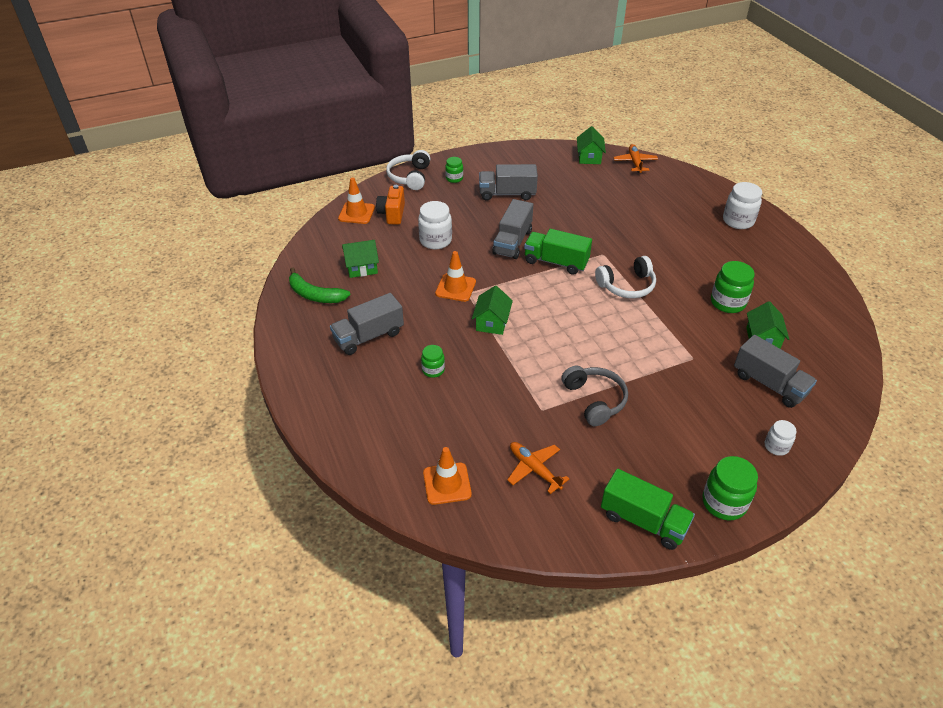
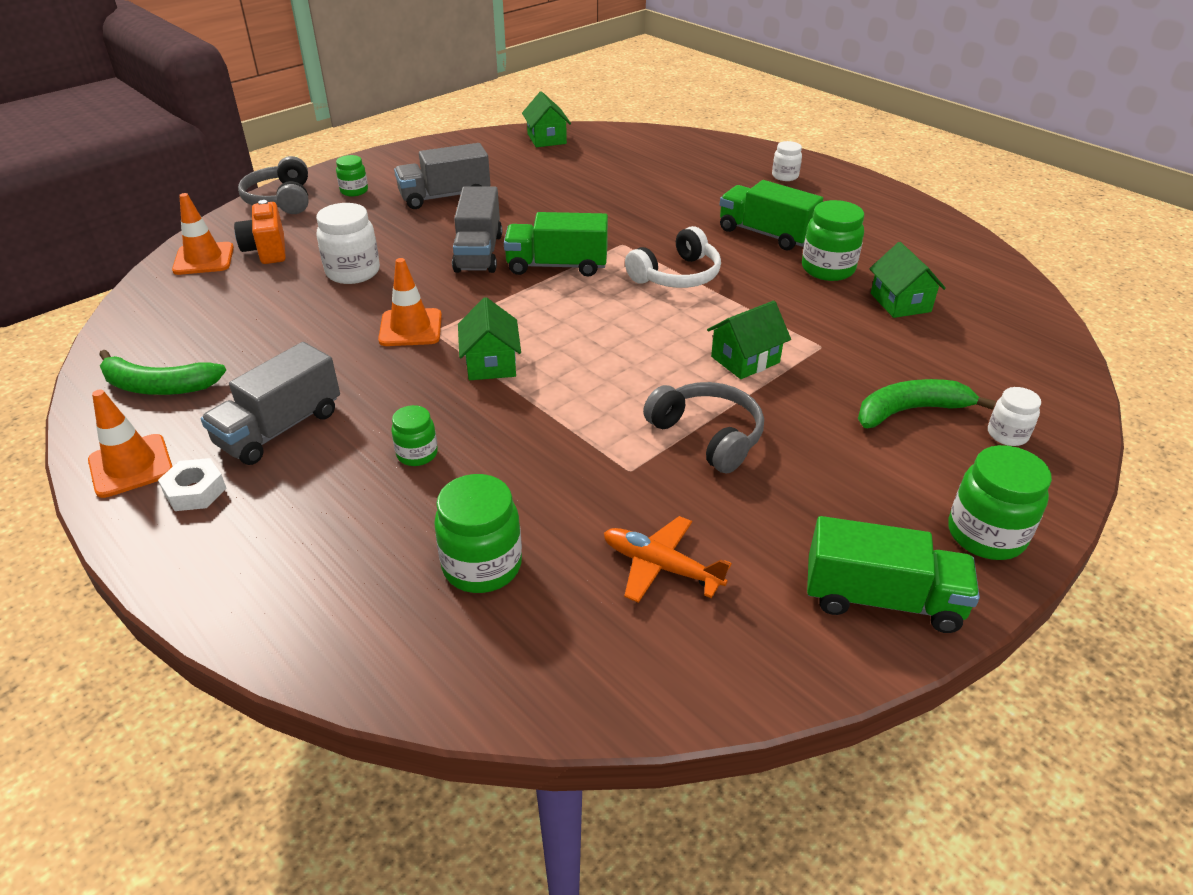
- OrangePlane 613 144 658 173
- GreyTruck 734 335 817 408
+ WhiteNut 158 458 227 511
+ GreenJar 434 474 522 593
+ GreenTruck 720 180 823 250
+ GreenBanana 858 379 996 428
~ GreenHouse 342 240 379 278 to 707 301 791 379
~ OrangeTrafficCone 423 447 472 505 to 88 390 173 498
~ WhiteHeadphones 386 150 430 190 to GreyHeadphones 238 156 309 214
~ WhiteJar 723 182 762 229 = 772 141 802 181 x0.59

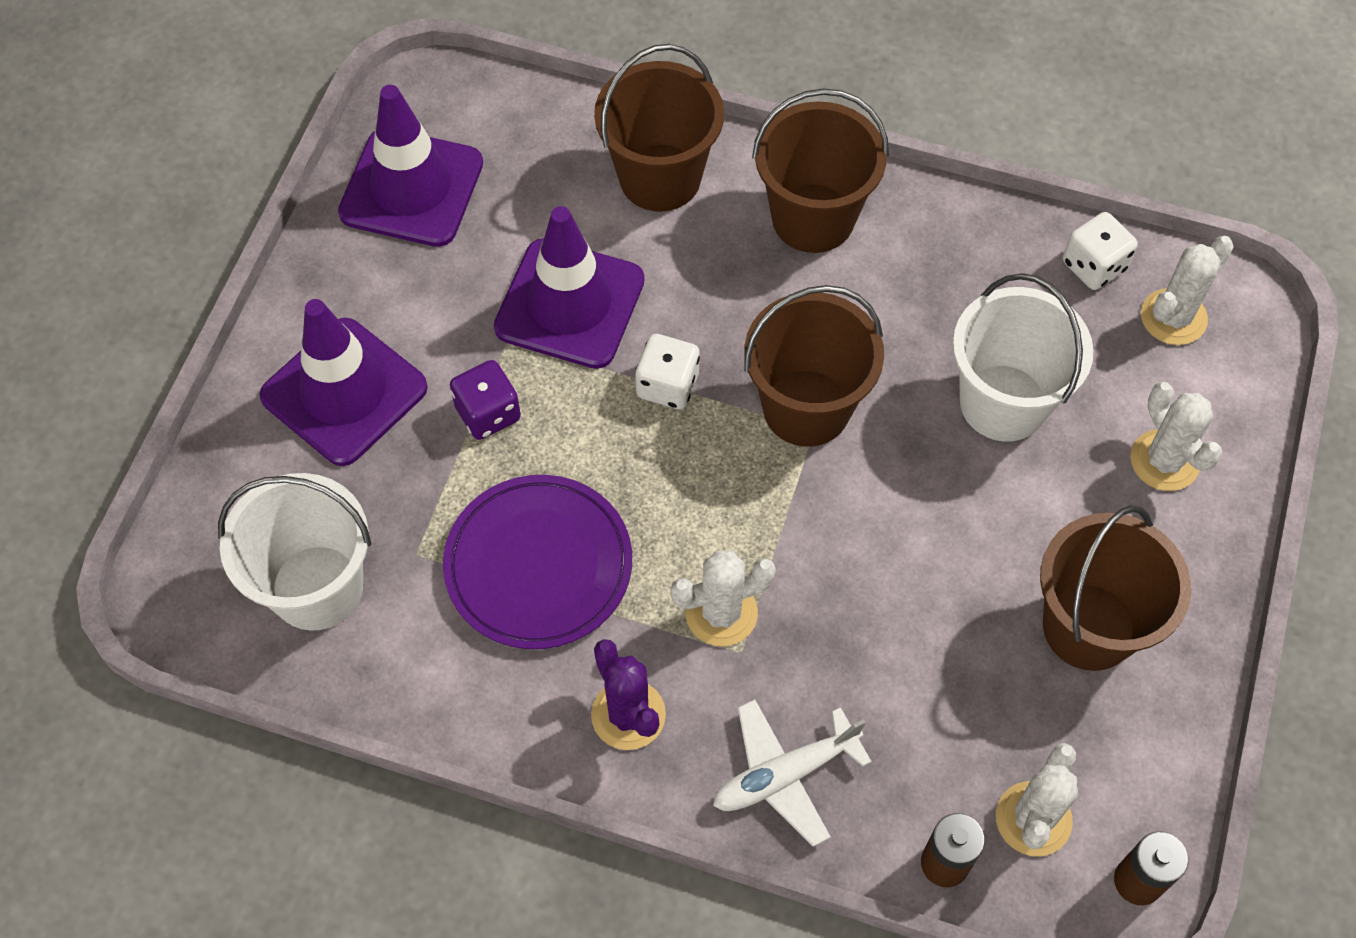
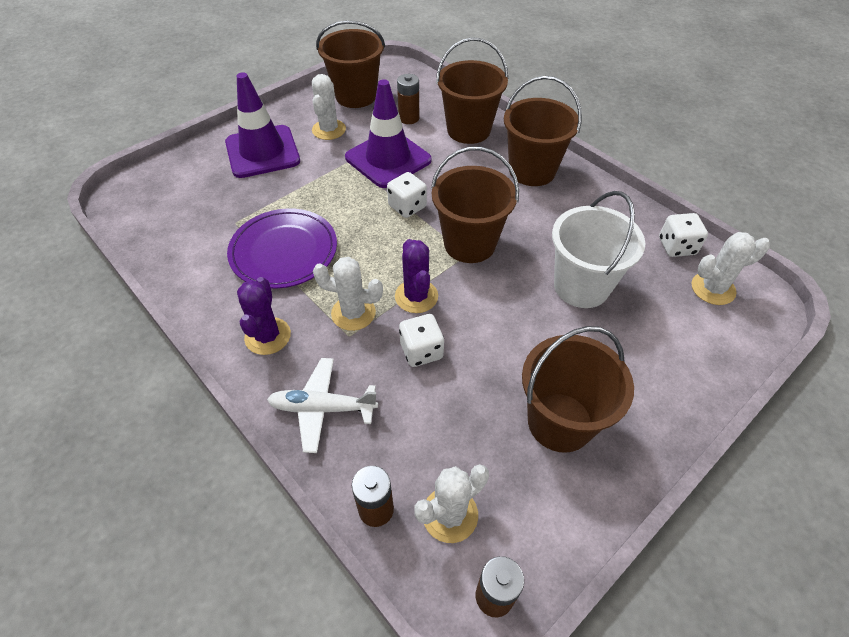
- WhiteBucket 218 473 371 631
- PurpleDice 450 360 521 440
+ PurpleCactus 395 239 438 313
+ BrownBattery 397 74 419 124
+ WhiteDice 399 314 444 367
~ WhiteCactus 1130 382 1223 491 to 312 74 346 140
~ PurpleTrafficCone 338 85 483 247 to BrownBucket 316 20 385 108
--
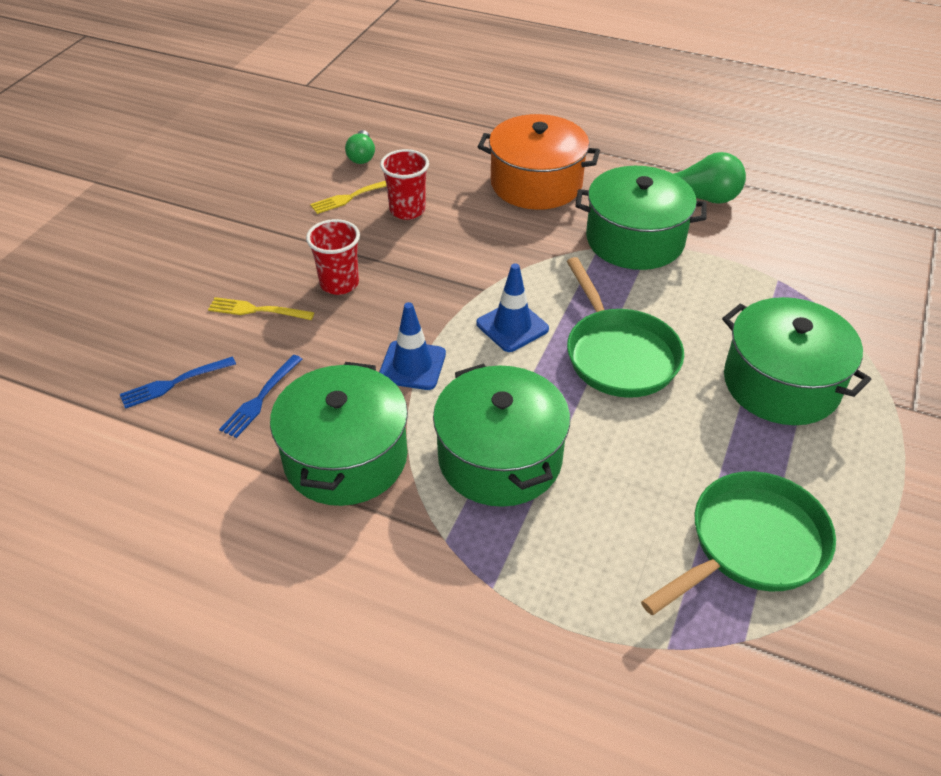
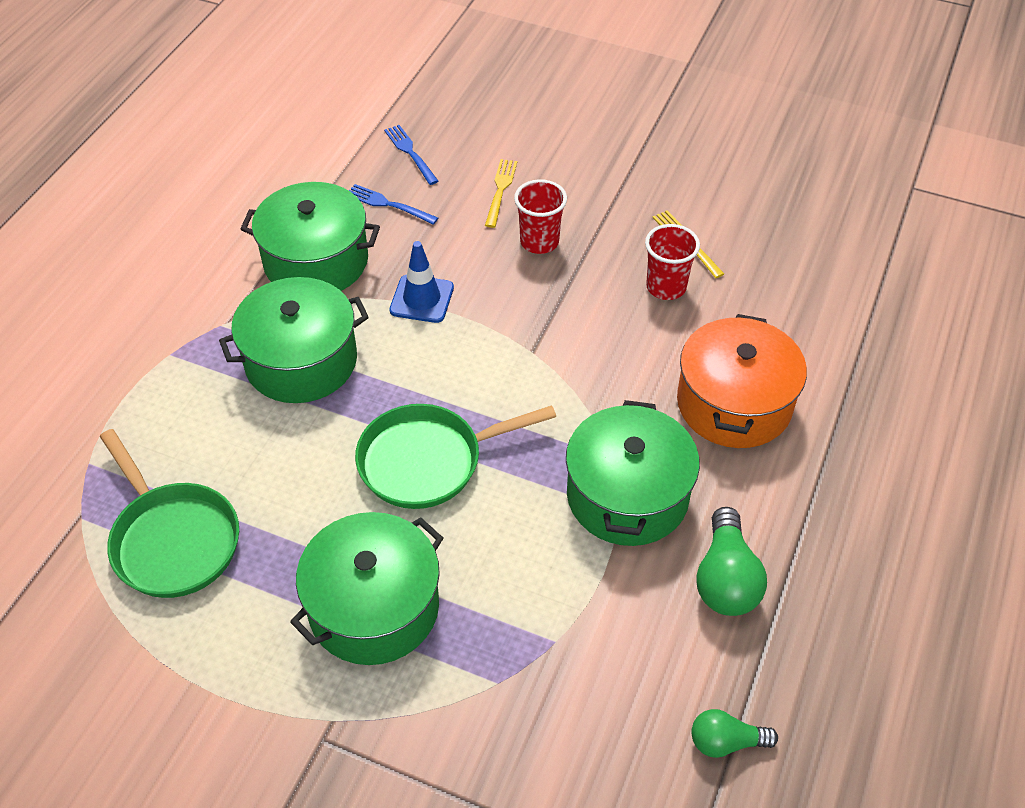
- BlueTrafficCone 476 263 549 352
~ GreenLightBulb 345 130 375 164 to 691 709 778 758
--
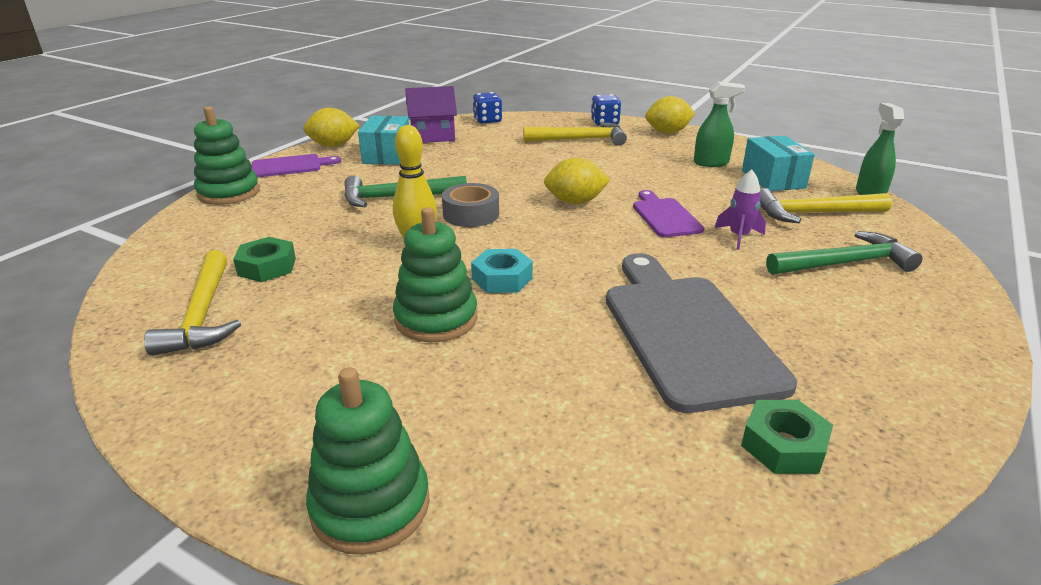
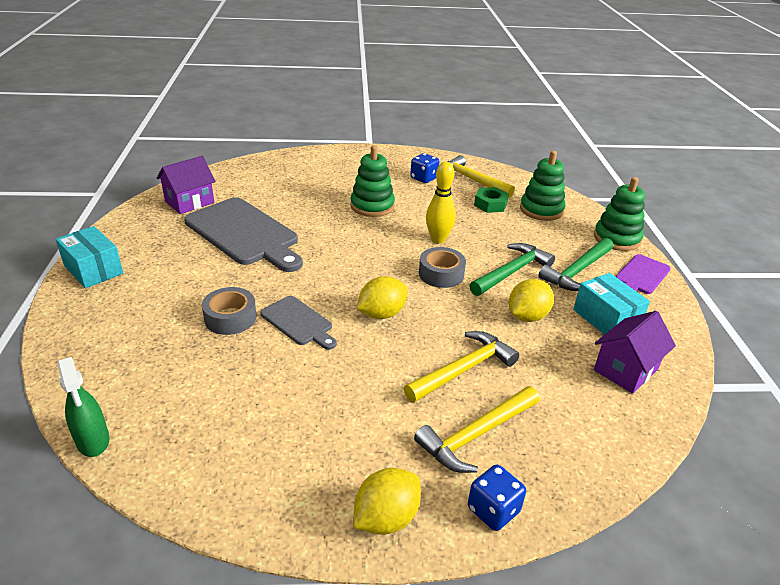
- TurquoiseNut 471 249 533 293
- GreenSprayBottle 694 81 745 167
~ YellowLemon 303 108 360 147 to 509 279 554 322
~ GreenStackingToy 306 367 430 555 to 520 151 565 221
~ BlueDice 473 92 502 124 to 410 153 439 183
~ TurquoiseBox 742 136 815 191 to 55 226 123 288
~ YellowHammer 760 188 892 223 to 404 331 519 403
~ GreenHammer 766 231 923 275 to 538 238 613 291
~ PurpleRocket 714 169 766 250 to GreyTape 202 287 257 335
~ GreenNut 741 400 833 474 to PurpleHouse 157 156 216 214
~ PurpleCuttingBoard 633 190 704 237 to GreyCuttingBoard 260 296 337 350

_WHAT TO PRODUCE_: Could you restate word for word the lines above from the one containing "- OrangePlane 613 144 658 173" through the one containing "156 309 214", both included, and nothing else?

_ANSWER BELOW_:
- OrangePlane 613 144 658 173
- GreyTruck 734 335 817 408
+ WhiteNut 158 458 227 511
+ GreenJar 434 474 522 593
+ GreenTruck 720 180 823 250
+ GreenBanana 858 379 996 428
~ GreenHouse 342 240 379 278 to 707 301 791 379
~ OrangeTrafficCone 423 447 472 505 to 88 390 173 498
~ WhiteHeadphones 386 150 430 190 to GreyHeadphones 238 156 309 214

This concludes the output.